═════ Supplied records ═════

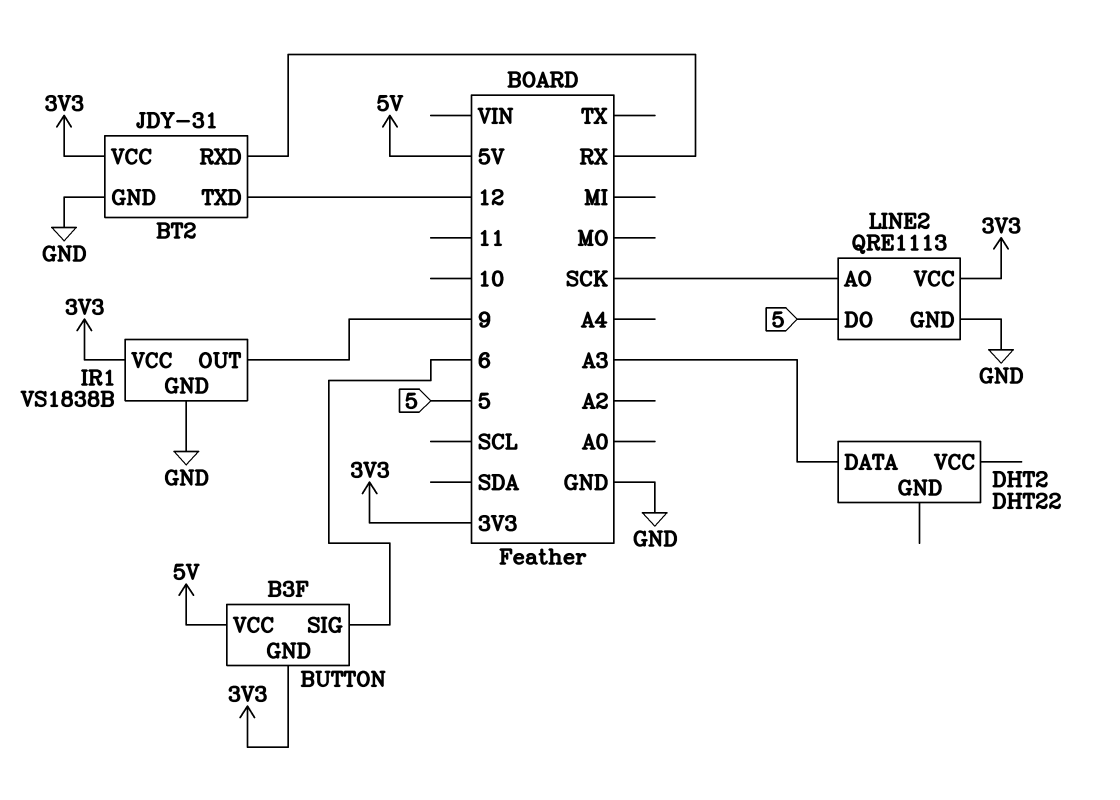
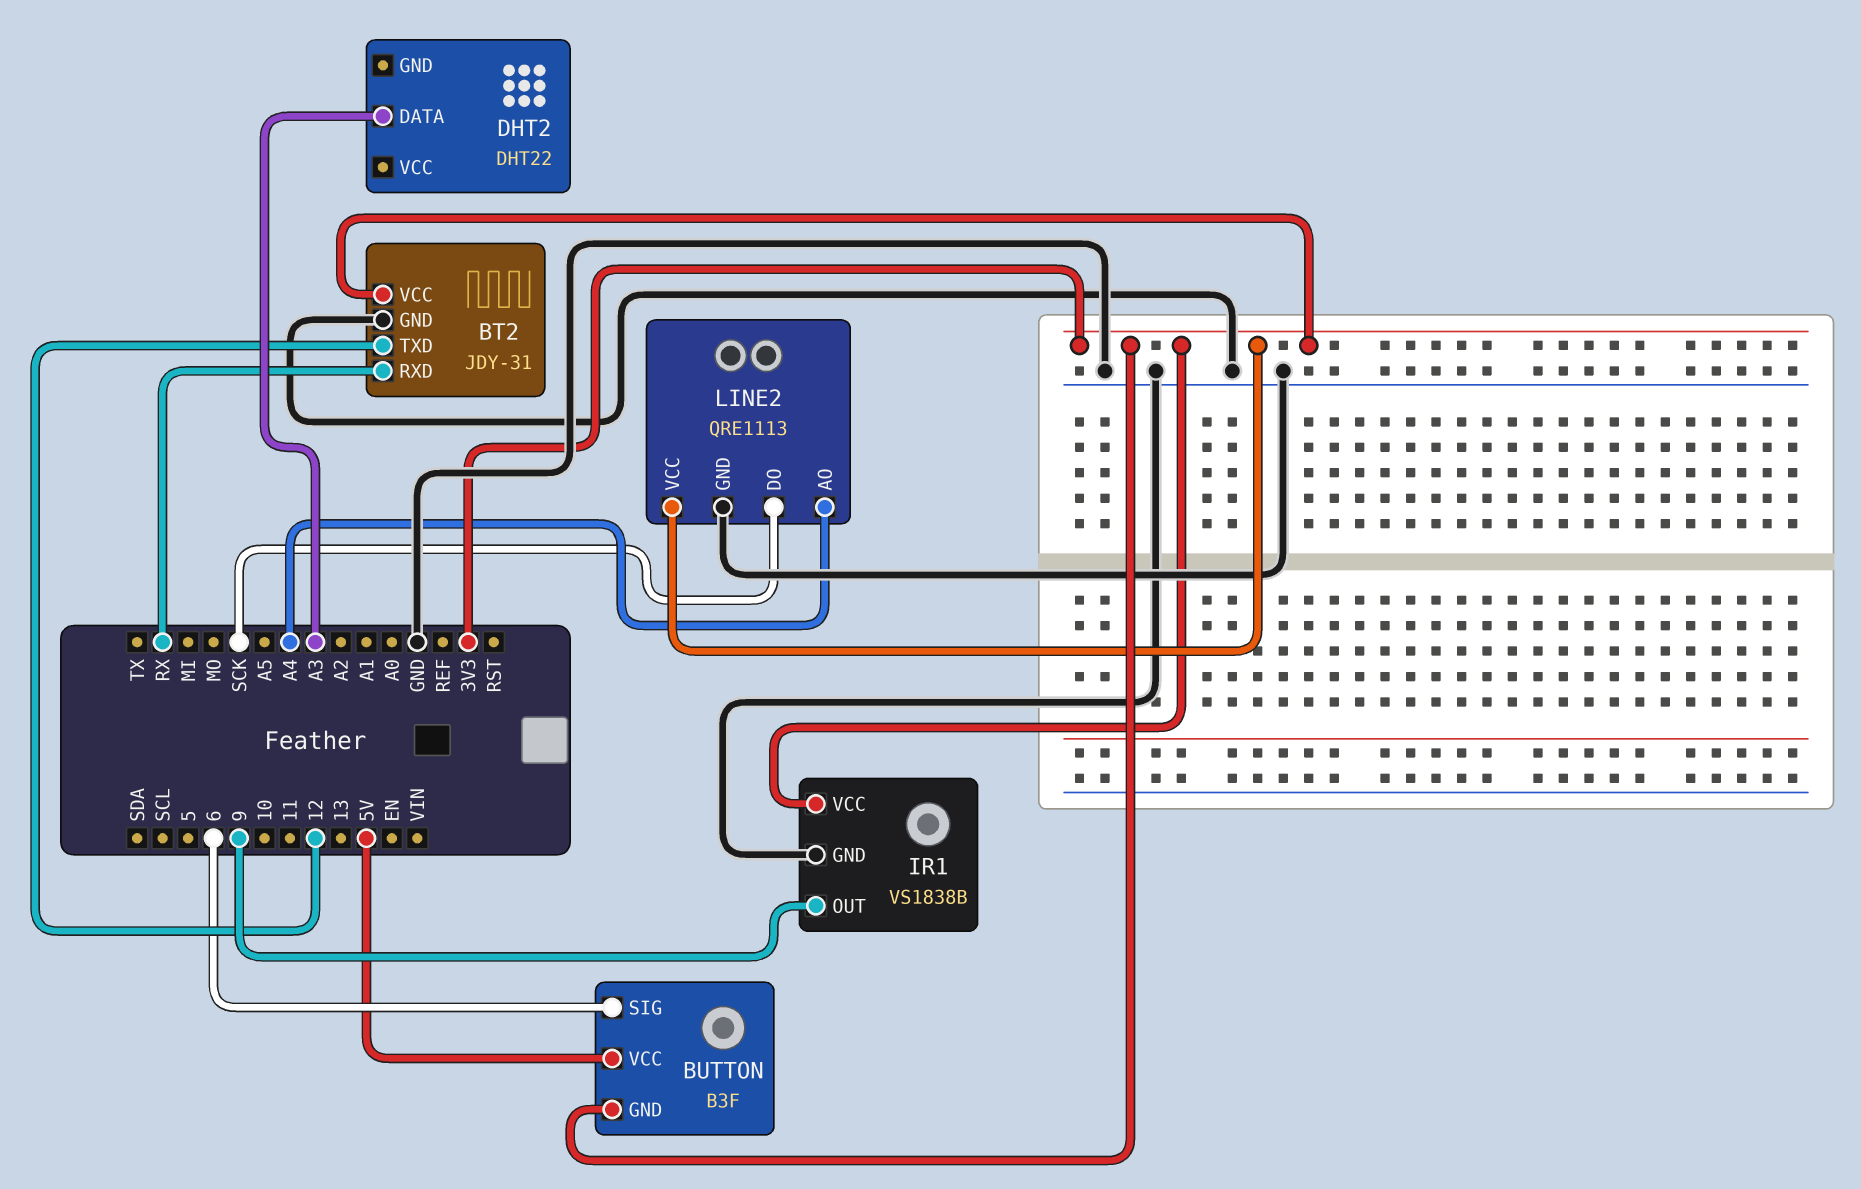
LINE2 pin AO: SCK -> A4
LINE2 pin DO: 5 -> SCK

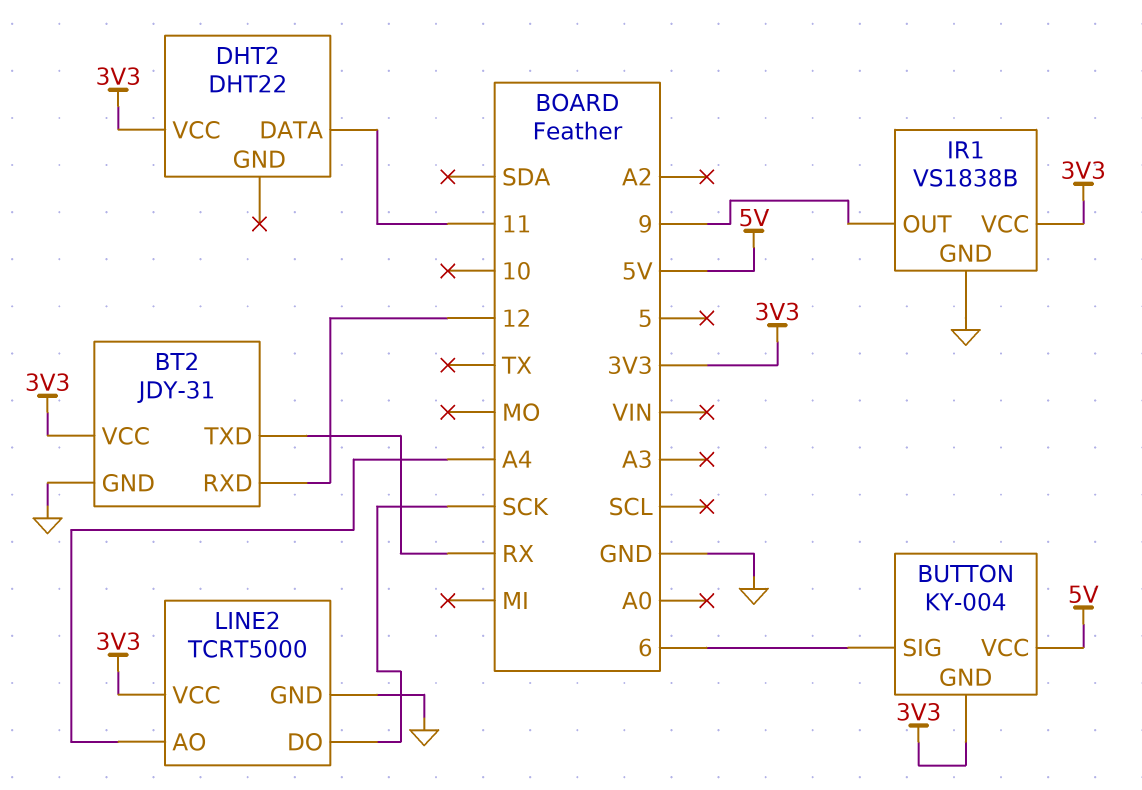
BT2 pin RXD: RX -> 12
BT2 pin TXD: 12 -> RX
BUTTON: B3F -> KY-004
DHT2 pin DATA: A3 -> 11
DHT2 pin VCC: none -> 3V3
LINE2: QRE1113 -> TCRT5000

═════

_Task brief:_ All of the data must be set down exactly, with no pictures included.

_Response:_
LINE2 pin AO: SCK -> A4
LINE2 pin DO: 5 -> SCK

BT2 pin RXD: RX -> 12
BT2 pin TXD: 12 -> RX
BUTTON: B3F -> KY-004
DHT2 pin DATA: A3 -> 11
DHT2 pin VCC: none -> 3V3
LINE2: QRE1113 -> TCRT5000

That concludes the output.